▶ **What to do**
Reproduce all of the data below without alteration; exclude every picture.

▶ **Excerpts from a dataset**

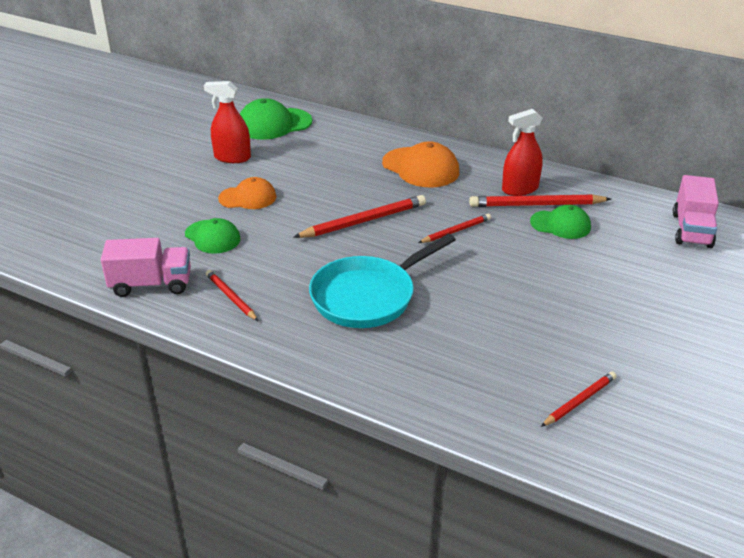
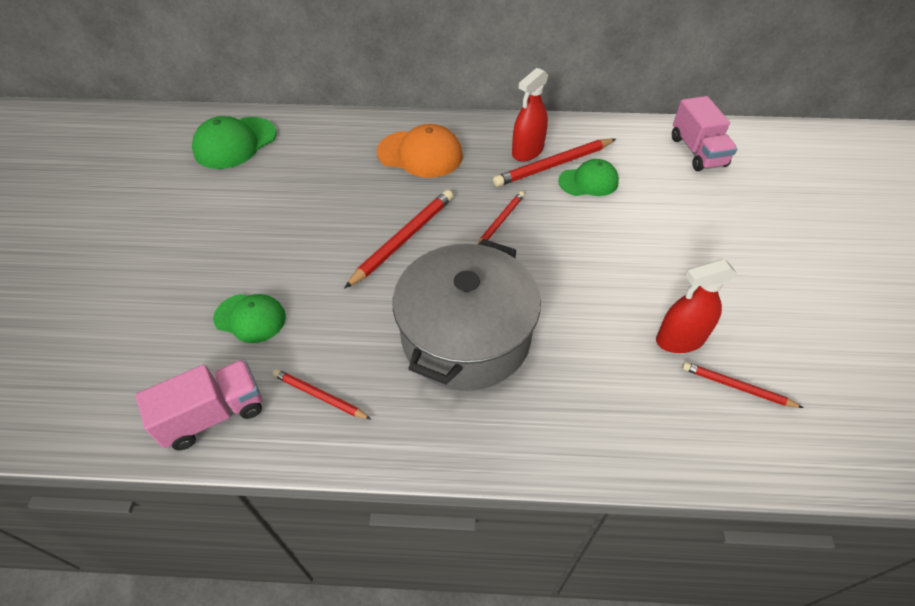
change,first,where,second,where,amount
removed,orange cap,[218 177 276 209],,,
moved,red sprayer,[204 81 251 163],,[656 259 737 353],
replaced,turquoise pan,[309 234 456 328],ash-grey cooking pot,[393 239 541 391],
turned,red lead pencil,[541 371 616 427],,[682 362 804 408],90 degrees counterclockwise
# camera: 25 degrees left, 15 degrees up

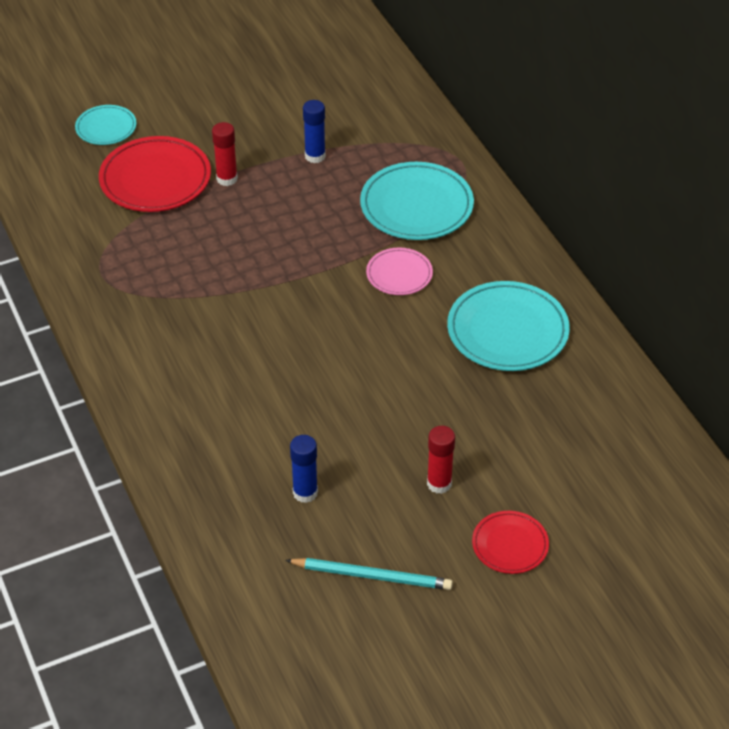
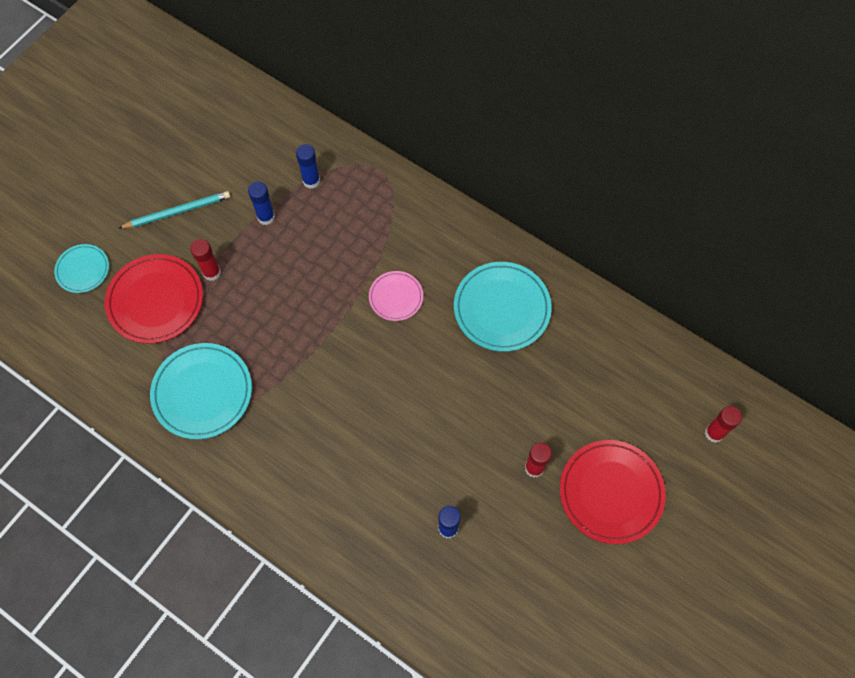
change,first,where,second,where,amount
added,,,blue glue,[296 144 320 189],
added,,,red glue,[705 406 742 443],
moved,turquoise lead pencil,[285 558 453 590],,[119 191 230 228],
moved,turquoise flat dish,[360 162 474 240],,[150 343 252 439],
resized,red flat dish,[472 511 549 574],,[560 440 666 544],x1.77
# camera: 30 degrees left, 20 degrees up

▶ **Result for this exercise**
change,first,where,second,where,amount
removed,orange cap,[218 177 276 209],,,
moved,red sprayer,[204 81 251 163],,[656 259 737 353],
replaced,turquoise pan,[309 234 456 328],ash-grey cooking pot,[393 239 541 391],
turned,red lead pencil,[541 371 616 427],,[682 362 804 408],90 degrees counterclockwise
# camera: 25 degrees left, 15 degrees up

change,first,where,second,where,amount
added,,,blue glue,[296 144 320 189],
added,,,red glue,[705 406 742 443],
moved,turquoise lead pencil,[285 558 453 590],,[119 191 230 228],
moved,turquoise flat dish,[360 162 474 240],,[150 343 252 439],
resized,red flat dish,[472 511 549 574],,[560 440 666 544],x1.77
# camera: 30 degrees left, 20 degrees up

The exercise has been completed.